▶ [Problem to work on]: Please set down, exactly as written, the line containing "U8: NAND CD4011" and every line after it through the end of the records.

▶ [Data records]:
-------

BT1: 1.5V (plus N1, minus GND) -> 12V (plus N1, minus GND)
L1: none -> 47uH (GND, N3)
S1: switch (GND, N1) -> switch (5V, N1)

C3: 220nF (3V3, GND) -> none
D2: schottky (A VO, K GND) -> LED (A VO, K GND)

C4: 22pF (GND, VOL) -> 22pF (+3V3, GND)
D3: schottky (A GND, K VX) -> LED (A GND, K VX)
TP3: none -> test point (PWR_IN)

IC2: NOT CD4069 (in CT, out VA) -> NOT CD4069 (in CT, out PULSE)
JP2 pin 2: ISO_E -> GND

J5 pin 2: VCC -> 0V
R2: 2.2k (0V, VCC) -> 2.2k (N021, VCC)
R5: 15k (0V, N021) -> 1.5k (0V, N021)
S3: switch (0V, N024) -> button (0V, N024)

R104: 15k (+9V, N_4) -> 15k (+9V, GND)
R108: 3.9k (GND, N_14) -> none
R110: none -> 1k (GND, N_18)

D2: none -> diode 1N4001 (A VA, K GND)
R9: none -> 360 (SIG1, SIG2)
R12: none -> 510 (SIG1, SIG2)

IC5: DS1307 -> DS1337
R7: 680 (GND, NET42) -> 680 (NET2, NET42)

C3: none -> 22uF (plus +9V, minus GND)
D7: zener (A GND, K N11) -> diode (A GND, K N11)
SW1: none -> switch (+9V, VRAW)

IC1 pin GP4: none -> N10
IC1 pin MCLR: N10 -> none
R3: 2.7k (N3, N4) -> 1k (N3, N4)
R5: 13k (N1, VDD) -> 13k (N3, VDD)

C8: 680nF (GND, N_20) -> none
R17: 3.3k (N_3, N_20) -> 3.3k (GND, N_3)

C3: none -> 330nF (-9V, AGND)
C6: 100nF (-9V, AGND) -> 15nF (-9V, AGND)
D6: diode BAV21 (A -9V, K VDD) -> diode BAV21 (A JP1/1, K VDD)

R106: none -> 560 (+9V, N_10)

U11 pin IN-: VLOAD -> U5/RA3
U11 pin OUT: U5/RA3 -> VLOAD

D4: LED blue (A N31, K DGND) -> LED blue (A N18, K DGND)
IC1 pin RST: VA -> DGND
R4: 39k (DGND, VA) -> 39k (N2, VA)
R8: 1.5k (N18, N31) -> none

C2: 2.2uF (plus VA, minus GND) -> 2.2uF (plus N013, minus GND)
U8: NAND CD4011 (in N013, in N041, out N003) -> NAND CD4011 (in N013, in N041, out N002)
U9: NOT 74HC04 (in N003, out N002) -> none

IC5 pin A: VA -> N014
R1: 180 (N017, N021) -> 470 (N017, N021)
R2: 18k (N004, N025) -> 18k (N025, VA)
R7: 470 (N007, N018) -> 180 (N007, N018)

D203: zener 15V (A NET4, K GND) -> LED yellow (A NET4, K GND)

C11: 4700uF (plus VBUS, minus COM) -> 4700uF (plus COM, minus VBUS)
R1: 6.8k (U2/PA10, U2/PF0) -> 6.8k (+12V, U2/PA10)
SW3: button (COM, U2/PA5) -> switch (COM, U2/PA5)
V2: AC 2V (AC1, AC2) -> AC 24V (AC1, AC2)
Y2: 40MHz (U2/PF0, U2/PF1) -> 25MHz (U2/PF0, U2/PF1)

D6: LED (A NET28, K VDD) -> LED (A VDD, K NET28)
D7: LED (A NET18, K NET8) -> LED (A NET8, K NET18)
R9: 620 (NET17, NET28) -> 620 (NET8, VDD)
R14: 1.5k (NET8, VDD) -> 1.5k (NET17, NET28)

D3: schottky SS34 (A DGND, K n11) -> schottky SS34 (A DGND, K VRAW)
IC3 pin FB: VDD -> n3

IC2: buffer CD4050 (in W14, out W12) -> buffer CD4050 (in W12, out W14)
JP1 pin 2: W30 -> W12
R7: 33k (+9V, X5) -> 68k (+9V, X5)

-------

▶ [Final answer]:
U8: NAND CD4011 (in N013, in N041, out N003) -> NAND CD4011 (in N013, in N041, out N002)
U9: NOT 74HC04 (in N003, out N002) -> none

IC5 pin A: VA -> N014
R1: 180 (N017, N021) -> 470 (N017, N021)
R2: 18k (N004, N025) -> 18k (N025, VA)
R7: 470 (N007, N018) -> 180 (N007, N018)

D203: zener 15V (A NET4, K GND) -> LED yellow (A NET4, K GND)

C11: 4700uF (plus VBUS, minus COM) -> 4700uF (plus COM, minus VBUS)
R1: 6.8k (U2/PA10, U2/PF0) -> 6.8k (+12V, U2/PA10)
SW3: button (COM, U2/PA5) -> switch (COM, U2/PA5)
V2: AC 2V (AC1, AC2) -> AC 24V (AC1, AC2)
Y2: 40MHz (U2/PF0, U2/PF1) -> 25MHz (U2/PF0, U2/PF1)

D6: LED (A NET28, K VDD) -> LED (A VDD, K NET28)
D7: LED (A NET18, K NET8) -> LED (A NET8, K NET18)
R9: 620 (NET17, NET28) -> 620 (NET8, VDD)
R14: 1.5k (NET8, VDD) -> 1.5k (NET17, NET28)

D3: schottky SS34 (A DGND, K n11) -> schottky SS34 (A DGND, K VRAW)
IC3 pin FB: VDD -> n3

IC2: buffer CD4050 (in W14, out W12) -> buffer CD4050 (in W12, out W14)
JP1 pin 2: W30 -> W12
R7: 33k (+9V, X5) -> 68k (+9V, X5)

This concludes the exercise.